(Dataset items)

——

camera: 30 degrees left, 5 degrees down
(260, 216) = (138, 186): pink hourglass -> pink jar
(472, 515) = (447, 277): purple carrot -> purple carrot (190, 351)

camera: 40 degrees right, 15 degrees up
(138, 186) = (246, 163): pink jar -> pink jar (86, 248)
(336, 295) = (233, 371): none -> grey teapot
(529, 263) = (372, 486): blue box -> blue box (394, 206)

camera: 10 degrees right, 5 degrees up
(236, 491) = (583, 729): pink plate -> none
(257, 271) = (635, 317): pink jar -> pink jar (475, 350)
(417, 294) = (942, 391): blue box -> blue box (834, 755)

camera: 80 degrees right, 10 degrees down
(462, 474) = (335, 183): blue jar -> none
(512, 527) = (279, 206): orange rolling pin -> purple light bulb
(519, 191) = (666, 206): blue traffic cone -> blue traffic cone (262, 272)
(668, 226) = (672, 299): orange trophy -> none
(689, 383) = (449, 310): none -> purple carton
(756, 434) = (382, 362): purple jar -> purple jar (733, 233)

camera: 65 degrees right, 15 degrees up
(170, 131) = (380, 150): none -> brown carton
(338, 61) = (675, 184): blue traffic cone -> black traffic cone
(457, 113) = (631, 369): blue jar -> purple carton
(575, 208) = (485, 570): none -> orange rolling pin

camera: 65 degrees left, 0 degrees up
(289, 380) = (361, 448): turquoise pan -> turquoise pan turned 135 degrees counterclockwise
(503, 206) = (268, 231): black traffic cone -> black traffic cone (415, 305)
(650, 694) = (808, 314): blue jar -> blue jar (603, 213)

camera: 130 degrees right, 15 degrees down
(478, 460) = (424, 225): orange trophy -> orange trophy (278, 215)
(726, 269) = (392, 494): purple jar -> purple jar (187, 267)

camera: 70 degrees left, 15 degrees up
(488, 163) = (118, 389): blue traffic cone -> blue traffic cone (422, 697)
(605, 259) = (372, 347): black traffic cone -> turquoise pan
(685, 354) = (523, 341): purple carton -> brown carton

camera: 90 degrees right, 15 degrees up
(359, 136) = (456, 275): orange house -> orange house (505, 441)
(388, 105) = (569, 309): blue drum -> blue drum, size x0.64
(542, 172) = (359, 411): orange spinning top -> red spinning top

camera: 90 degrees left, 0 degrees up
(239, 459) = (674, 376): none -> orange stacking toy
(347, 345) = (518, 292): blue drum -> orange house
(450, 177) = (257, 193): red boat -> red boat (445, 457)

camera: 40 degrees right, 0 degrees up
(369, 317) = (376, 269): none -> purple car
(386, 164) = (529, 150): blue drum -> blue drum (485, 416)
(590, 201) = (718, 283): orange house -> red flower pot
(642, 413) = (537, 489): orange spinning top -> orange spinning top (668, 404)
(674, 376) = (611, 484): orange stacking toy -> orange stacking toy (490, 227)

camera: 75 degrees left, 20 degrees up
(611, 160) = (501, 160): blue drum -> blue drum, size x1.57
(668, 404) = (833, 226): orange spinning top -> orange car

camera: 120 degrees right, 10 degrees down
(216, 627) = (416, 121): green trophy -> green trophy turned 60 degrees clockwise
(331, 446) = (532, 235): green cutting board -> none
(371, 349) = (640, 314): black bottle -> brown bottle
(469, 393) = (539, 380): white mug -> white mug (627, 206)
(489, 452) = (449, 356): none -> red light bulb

——

Set down each record above without changing a single word.

camera: 30 degrees left, 5 degrees down
(260, 216) = (138, 186): pink hourglass -> pink jar
(472, 515) = (447, 277): purple carrot -> purple carrot (190, 351)

camera: 40 degrees right, 15 degrees up
(138, 186) = (246, 163): pink jar -> pink jar (86, 248)
(336, 295) = (233, 371): none -> grey teapot
(529, 263) = (372, 486): blue box -> blue box (394, 206)

camera: 10 degrees right, 5 degrees up
(236, 491) = (583, 729): pink plate -> none
(257, 271) = (635, 317): pink jar -> pink jar (475, 350)
(417, 294) = (942, 391): blue box -> blue box (834, 755)

camera: 80 degrees right, 10 degrees down
(462, 474) = (335, 183): blue jar -> none
(512, 527) = (279, 206): orange rolling pin -> purple light bulb
(519, 191) = (666, 206): blue traffic cone -> blue traffic cone (262, 272)
(668, 226) = (672, 299): orange trophy -> none
(689, 383) = (449, 310): none -> purple carton
(756, 434) = (382, 362): purple jar -> purple jar (733, 233)

camera: 65 degrees right, 15 degrees up
(170, 131) = (380, 150): none -> brown carton
(338, 61) = (675, 184): blue traffic cone -> black traffic cone
(457, 113) = (631, 369): blue jar -> purple carton
(575, 208) = (485, 570): none -> orange rolling pin

camera: 65 degrees left, 0 degrees up
(289, 380) = (361, 448): turquoise pan -> turquoise pan turned 135 degrees counterclockwise
(503, 206) = (268, 231): black traffic cone -> black traffic cone (415, 305)
(650, 694) = (808, 314): blue jar -> blue jar (603, 213)

camera: 130 degrees right, 15 degrees down
(478, 460) = (424, 225): orange trophy -> orange trophy (278, 215)
(726, 269) = (392, 494): purple jar -> purple jar (187, 267)

camera: 70 degrees left, 15 degrees up
(488, 163) = (118, 389): blue traffic cone -> blue traffic cone (422, 697)
(605, 259) = (372, 347): black traffic cone -> turquoise pan
(685, 354) = (523, 341): purple carton -> brown carton

camera: 90 degrees right, 15 degrees up
(359, 136) = (456, 275): orange house -> orange house (505, 441)
(388, 105) = (569, 309): blue drum -> blue drum, size x0.64
(542, 172) = (359, 411): orange spinning top -> red spinning top

camera: 90 degrees left, 0 degrees up
(239, 459) = (674, 376): none -> orange stacking toy
(347, 345) = (518, 292): blue drum -> orange house
(450, 177) = (257, 193): red boat -> red boat (445, 457)

camera: 40 degrees right, 0 degrees up
(369, 317) = (376, 269): none -> purple car
(386, 164) = (529, 150): blue drum -> blue drum (485, 416)
(590, 201) = (718, 283): orange house -> red flower pot
(642, 413) = (537, 489): orange spinning top -> orange spinning top (668, 404)
(674, 376) = (611, 484): orange stacking toy -> orange stacking toy (490, 227)

camera: 75 degrees left, 20 degrees up
(611, 160) = (501, 160): blue drum -> blue drum, size x1.57
(668, 404) = (833, 226): orange spinning top -> orange car

camera: 120 degrees right, 10 degrees down
(216, 627) = (416, 121): green trophy -> green trophy turned 60 degrees clockwise
(331, 446) = (532, 235): green cutting board -> none
(371, 349) = (640, 314): black bottle -> brown bottle
(469, 393) = (539, 380): white mug -> white mug (627, 206)
(489, 452) = (449, 356): none -> red light bulb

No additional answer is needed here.